As the answer, set down the lines below from the one containing "PinkWateringCan 255,259,126,117 =>" through the one containing "BlueSandBucket 466,399,125,149 =>", exactly and inclusively, and no others.

━━ EXTRACTED ENTRIES ━━

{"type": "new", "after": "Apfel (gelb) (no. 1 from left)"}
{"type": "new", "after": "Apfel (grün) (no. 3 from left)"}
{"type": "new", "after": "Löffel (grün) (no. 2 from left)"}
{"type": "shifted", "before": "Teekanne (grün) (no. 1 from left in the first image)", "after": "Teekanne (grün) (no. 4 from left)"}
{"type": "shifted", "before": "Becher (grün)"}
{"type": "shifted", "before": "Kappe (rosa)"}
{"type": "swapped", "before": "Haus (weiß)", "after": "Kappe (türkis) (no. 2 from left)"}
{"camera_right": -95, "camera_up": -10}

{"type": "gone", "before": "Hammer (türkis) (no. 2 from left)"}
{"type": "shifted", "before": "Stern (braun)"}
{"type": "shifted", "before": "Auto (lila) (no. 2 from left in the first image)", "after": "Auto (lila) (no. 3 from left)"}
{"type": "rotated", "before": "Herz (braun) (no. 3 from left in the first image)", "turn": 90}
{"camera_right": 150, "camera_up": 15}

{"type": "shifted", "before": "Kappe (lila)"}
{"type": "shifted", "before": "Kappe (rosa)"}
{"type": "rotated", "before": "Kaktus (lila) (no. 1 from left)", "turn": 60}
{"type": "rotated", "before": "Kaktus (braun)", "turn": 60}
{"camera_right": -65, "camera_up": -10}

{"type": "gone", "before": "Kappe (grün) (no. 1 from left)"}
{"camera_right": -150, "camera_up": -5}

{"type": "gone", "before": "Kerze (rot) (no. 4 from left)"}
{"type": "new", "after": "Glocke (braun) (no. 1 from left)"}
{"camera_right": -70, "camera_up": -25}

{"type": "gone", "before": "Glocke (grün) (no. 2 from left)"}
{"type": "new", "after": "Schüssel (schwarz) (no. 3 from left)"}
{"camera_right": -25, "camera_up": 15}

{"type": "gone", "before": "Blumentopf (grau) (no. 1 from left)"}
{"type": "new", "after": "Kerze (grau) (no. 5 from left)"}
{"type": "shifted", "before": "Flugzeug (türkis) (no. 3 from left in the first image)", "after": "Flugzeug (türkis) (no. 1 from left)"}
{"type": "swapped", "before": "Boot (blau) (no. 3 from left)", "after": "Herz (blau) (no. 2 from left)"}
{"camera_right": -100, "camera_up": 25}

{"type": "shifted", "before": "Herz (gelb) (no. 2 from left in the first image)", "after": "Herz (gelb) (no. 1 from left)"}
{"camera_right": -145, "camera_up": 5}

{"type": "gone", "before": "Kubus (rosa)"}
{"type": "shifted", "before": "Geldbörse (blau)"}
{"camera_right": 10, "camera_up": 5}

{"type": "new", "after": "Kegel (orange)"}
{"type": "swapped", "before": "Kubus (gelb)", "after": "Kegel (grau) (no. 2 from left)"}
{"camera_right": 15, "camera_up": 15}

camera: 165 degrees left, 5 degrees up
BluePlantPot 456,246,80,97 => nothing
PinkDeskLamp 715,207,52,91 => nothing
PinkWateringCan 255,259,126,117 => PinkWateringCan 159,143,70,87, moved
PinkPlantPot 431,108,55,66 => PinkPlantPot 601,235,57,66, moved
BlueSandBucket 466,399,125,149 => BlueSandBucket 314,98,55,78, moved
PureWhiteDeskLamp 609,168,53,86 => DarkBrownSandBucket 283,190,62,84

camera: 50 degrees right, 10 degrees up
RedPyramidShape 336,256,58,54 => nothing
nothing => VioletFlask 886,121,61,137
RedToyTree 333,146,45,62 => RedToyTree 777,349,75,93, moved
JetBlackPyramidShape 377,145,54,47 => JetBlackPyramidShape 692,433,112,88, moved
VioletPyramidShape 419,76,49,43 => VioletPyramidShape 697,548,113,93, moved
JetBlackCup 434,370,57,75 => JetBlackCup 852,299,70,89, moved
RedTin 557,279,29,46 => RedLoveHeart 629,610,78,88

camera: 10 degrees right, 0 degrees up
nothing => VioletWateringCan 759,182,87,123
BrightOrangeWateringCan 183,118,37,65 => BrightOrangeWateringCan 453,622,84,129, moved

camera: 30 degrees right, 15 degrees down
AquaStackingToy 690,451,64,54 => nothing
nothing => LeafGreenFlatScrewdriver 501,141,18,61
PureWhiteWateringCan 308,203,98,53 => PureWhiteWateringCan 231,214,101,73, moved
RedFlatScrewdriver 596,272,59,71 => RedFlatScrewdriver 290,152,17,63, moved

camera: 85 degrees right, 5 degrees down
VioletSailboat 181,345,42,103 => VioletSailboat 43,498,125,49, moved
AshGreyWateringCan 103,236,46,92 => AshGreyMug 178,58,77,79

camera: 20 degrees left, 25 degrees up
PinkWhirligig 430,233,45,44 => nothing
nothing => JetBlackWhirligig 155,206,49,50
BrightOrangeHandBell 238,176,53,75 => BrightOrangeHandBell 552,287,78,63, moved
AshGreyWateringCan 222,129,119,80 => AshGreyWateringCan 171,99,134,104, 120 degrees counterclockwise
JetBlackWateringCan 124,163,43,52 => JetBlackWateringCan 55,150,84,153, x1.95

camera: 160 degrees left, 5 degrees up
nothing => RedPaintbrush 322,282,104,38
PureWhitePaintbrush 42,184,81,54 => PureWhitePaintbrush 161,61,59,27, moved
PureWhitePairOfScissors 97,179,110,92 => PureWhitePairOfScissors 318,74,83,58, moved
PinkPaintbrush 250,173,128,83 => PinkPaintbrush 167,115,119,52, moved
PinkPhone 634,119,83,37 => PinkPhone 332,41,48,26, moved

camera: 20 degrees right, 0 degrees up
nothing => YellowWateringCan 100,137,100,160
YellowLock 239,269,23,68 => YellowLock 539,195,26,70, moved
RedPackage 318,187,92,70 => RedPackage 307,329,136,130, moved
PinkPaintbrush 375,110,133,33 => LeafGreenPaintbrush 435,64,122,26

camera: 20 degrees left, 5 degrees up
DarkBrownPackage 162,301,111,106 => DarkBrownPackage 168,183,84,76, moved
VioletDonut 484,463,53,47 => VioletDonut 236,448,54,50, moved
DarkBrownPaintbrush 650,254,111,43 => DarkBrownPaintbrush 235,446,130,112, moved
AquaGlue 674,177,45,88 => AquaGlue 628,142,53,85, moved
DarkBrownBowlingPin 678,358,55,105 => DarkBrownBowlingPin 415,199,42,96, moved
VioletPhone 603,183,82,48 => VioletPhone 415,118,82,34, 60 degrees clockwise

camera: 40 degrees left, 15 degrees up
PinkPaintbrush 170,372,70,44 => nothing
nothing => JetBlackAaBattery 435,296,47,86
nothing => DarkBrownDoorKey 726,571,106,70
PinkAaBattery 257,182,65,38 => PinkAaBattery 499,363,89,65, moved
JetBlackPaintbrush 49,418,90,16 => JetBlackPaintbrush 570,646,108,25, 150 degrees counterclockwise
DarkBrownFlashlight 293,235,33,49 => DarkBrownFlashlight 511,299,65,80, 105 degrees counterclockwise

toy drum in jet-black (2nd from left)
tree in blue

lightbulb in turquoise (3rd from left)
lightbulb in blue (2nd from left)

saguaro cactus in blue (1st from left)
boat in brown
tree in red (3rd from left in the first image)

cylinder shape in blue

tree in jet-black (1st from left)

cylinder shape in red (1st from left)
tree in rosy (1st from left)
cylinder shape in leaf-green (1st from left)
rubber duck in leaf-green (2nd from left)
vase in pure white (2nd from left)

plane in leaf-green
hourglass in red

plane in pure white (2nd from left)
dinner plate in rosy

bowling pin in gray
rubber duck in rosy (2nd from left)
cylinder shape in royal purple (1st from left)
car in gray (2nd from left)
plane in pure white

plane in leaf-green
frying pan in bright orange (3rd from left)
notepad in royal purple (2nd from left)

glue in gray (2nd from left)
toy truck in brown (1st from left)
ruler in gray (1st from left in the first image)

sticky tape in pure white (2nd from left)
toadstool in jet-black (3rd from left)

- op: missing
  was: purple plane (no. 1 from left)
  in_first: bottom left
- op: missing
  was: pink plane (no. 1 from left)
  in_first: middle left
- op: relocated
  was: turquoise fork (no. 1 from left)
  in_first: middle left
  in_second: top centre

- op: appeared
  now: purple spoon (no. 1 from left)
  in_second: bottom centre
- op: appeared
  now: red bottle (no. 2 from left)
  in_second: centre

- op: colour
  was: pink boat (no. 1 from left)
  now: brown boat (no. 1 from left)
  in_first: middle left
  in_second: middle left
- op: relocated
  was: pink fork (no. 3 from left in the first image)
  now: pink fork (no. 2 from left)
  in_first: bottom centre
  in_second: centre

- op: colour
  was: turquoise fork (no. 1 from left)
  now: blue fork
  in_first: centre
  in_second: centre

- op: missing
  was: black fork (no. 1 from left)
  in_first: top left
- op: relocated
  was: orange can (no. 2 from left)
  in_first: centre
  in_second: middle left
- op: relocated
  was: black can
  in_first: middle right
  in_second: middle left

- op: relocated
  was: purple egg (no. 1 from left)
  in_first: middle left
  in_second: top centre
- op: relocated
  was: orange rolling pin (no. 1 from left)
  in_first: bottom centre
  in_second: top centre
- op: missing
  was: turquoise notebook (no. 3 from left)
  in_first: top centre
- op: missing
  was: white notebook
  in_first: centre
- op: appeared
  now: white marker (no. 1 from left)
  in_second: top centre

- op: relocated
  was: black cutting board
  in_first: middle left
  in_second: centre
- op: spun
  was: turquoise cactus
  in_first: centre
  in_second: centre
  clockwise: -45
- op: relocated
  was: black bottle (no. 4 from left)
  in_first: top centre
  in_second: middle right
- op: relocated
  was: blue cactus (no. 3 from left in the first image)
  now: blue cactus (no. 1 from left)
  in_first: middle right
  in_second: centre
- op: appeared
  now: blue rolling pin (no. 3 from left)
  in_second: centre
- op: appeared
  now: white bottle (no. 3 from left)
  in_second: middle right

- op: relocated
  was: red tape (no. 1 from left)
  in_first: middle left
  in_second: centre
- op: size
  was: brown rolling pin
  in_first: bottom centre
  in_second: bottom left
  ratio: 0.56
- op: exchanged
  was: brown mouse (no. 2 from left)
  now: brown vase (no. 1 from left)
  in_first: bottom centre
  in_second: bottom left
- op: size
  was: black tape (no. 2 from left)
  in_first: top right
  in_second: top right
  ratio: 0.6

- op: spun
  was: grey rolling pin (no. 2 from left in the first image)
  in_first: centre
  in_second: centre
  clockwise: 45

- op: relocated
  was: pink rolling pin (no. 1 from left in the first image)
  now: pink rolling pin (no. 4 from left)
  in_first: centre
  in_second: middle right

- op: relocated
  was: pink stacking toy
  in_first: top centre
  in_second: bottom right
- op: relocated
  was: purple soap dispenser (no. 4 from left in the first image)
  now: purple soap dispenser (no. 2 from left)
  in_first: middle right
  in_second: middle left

━━━

-- FINISHED EXERCISE --
PinkWateringCan 255,259,126,117 => PinkWateringCan 159,143,70,87, moved
PinkPlantPot 431,108,55,66 => PinkPlantPot 601,235,57,66, moved
BlueSandBucket 466,399,125,149 => BlueSandBucket 314,98,55,78, moved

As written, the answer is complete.